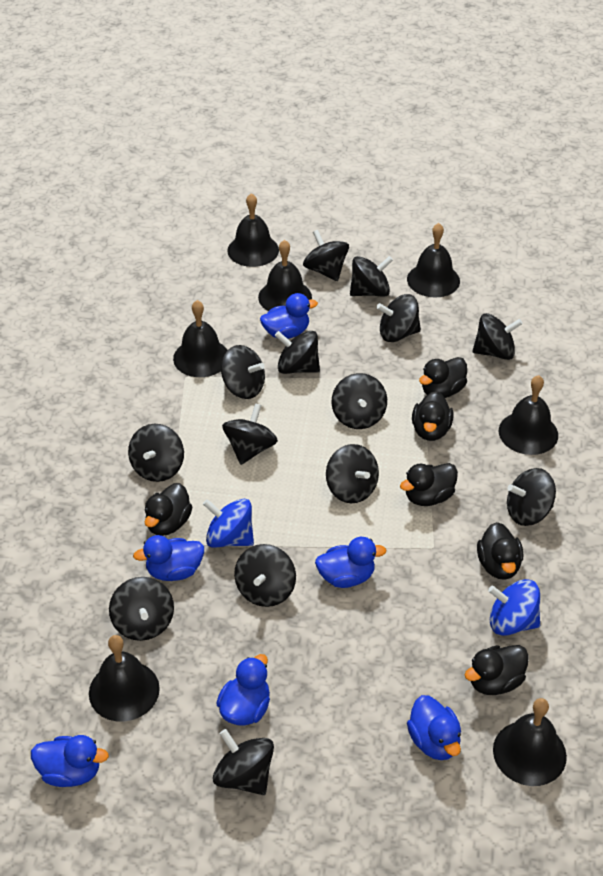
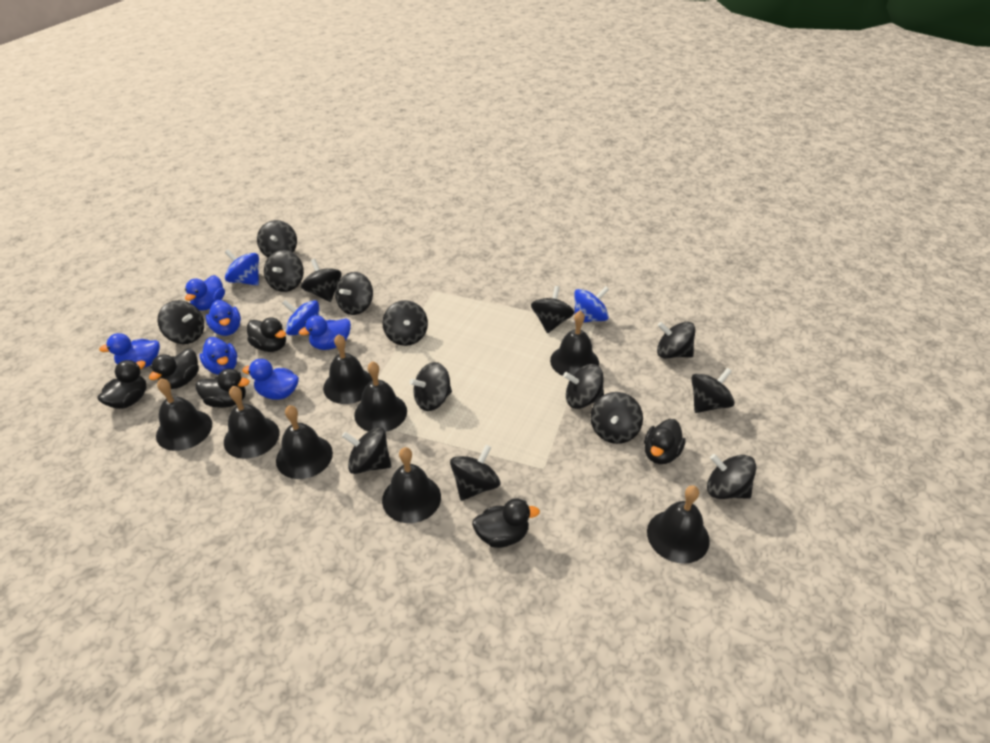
black bell: 7 -> 8
black spinning top: 14 -> 15
blue spinning top: 2 -> 3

++++++++++++++++++++

§ **TASK TO CARRY OUT**
Go through the lines above and copy any that contain "black".

§ **EXERCISE ANSWER**
black bell: 7 -> 8
black spinning top: 14 -> 15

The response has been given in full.